>>>>>

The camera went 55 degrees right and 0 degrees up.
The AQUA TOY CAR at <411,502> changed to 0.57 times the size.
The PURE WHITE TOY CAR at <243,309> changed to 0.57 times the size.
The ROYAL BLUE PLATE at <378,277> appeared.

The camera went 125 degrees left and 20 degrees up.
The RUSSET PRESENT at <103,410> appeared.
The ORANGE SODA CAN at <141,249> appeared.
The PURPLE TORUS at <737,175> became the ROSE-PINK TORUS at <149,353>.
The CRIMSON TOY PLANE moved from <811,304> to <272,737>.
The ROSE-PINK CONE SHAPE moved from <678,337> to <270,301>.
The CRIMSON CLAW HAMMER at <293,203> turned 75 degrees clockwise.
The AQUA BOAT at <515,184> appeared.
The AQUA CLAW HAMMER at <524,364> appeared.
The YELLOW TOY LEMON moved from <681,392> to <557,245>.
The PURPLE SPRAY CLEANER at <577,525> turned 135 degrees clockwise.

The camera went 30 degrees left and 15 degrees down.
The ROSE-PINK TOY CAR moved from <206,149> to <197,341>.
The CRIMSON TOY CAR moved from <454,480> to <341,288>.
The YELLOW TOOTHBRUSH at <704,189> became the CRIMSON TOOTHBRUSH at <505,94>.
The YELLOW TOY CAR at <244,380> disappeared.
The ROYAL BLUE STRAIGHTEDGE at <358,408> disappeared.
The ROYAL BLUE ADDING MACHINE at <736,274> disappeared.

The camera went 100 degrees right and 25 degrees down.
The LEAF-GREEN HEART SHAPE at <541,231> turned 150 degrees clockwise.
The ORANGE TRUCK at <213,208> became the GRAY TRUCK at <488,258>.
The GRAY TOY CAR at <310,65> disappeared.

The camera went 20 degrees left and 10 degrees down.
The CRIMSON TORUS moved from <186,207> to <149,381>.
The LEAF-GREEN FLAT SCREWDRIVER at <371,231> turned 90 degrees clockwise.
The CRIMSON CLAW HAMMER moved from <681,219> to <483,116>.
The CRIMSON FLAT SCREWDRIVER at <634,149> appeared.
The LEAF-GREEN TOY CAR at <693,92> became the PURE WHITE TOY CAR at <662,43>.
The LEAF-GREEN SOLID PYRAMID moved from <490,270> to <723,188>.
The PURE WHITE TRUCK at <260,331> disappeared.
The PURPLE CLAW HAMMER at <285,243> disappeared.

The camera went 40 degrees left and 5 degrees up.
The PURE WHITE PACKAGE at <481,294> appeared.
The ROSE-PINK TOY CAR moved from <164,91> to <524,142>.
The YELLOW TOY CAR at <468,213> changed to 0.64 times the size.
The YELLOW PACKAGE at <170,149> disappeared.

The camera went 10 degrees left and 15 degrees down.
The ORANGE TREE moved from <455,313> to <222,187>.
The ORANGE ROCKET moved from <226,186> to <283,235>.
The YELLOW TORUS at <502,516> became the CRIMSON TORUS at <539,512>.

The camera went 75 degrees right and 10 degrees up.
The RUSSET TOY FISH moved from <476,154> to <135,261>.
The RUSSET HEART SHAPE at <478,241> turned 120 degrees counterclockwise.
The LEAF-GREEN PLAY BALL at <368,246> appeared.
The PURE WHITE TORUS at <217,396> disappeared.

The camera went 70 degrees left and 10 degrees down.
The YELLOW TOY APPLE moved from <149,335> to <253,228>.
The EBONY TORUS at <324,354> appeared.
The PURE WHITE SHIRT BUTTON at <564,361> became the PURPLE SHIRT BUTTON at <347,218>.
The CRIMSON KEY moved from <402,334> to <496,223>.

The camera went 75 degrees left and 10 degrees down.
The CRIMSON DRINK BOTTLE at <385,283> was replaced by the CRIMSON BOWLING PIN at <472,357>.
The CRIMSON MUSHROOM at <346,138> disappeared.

<<<<<

### [GOAL OF THE EXERCISE]
From the records above, retype only the lines starting at the line that contains "The ROYAL BLUE PLATE at <378,277> appeared." and ending at the line that contains "The ROYAL BLUE STRAIGHTEDGE", both included.

### [RESPONSE TO THE TASK]
The ROYAL BLUE PLATE at <378,277> appeared.

The camera went 125 degrees left and 20 degrees up.
The RUSSET PRESENT at <103,410> appeared.
The ORANGE SODA CAN at <141,249> appeared.
The PURPLE TORUS at <737,175> became the ROSE-PINK TORUS at <149,353>.
The CRIMSON TOY PLANE moved from <811,304> to <272,737>.
The ROSE-PINK CONE SHAPE moved from <678,337> to <270,301>.
The CRIMSON CLAW HAMMER at <293,203> turned 75 degrees clockwise.
The AQUA BOAT at <515,184> appeared.
The AQUA CLAW HAMMER at <524,364> appeared.
The YELLOW TOY LEMON moved from <681,392> to <557,245>.
The PURPLE SPRAY CLEANER at <577,525> turned 135 degrees clockwise.

The camera went 30 degrees left and 15 degrees down.
The ROSE-PINK TOY CAR moved from <206,149> to <197,341>.
The CRIMSON TOY CAR moved from <454,480> to <341,288>.
The YELLOW TOOTHBRUSH at <704,189> became the CRIMSON TOOTHBRUSH at <505,94>.
The YELLOW TOY CAR at <244,380> disappeared.
The ROYAL BLUE STRAIGHTEDGE at <358,408> disappeared.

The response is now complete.